Exercise directions.
Using the data beneath, show every line that includes the word "cyan".

/---

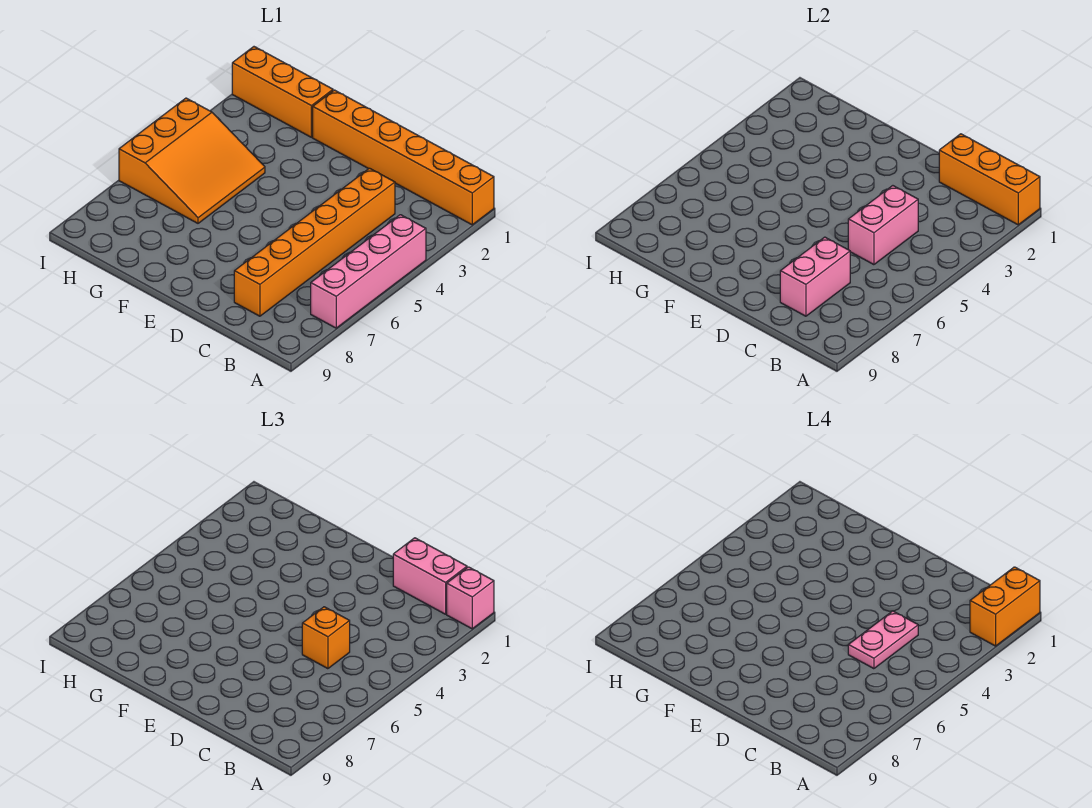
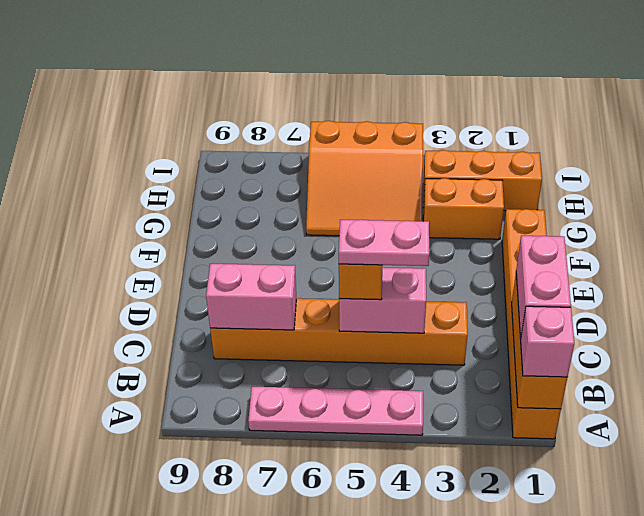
orange brick A1:A2 level 4 -> orange brick G2:G3 level 1
pink brick A4:A7 level 1 -> pink plate A4:A7 level 1
orange brick G1:I1 level 1 -> orange brick H1:H3 level 1

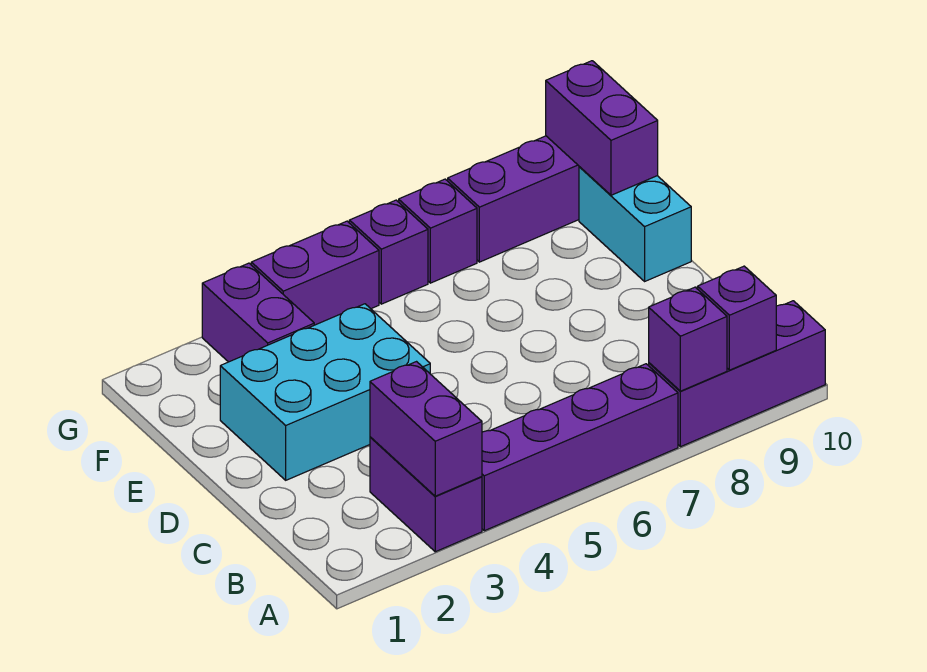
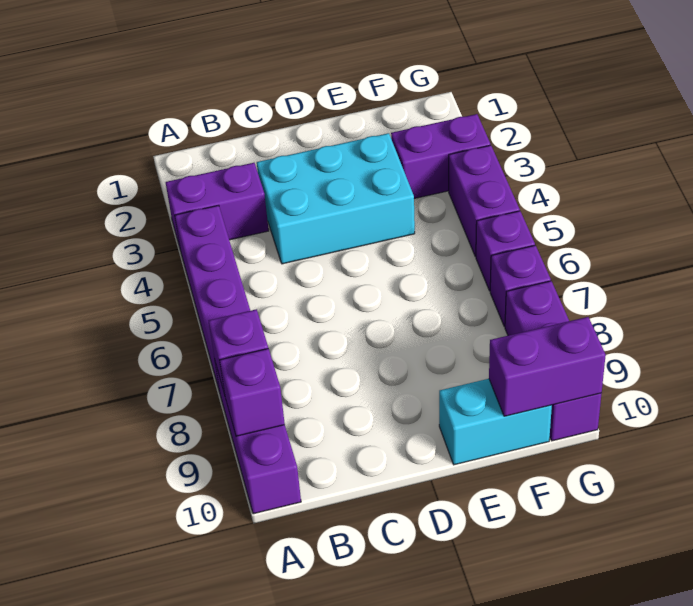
purple brick A3:B3 level 2 -> none
cyan brick D2:E4 level 1 -> cyan brick C3:E4 level 1

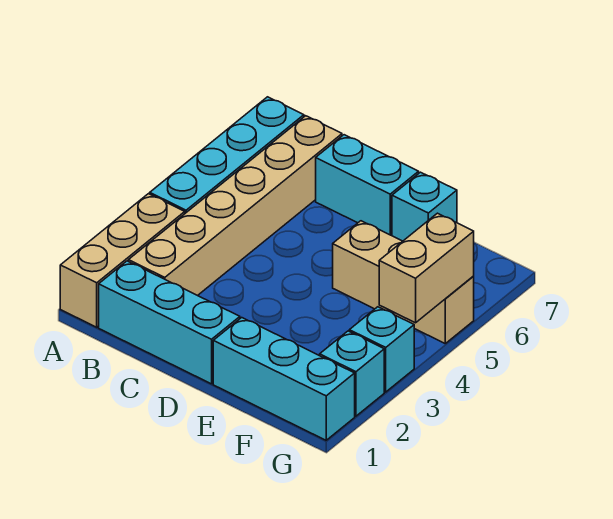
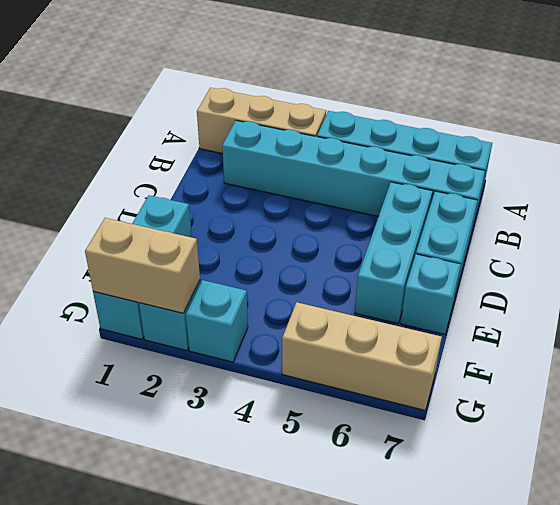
cyan brick B1:D1 level 1 -> cyan brick C6:E6 level 1
tan brick B2:B7 level 1 -> cyan brick B2:B7 level 1
tan brick E5:G5 level 1 -> tan brick G5:G7 level 1
tan brick G4:G5 level 2 -> tan brick G1:G2 level 2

\---

Expected answer.
cyan brick D2:E4 level 1 -> cyan brick C3:E4 level 1
cyan brick B1:D1 level 1 -> cyan brick C6:E6 level 1
tan brick B2:B7 level 1 -> cyan brick B2:B7 level 1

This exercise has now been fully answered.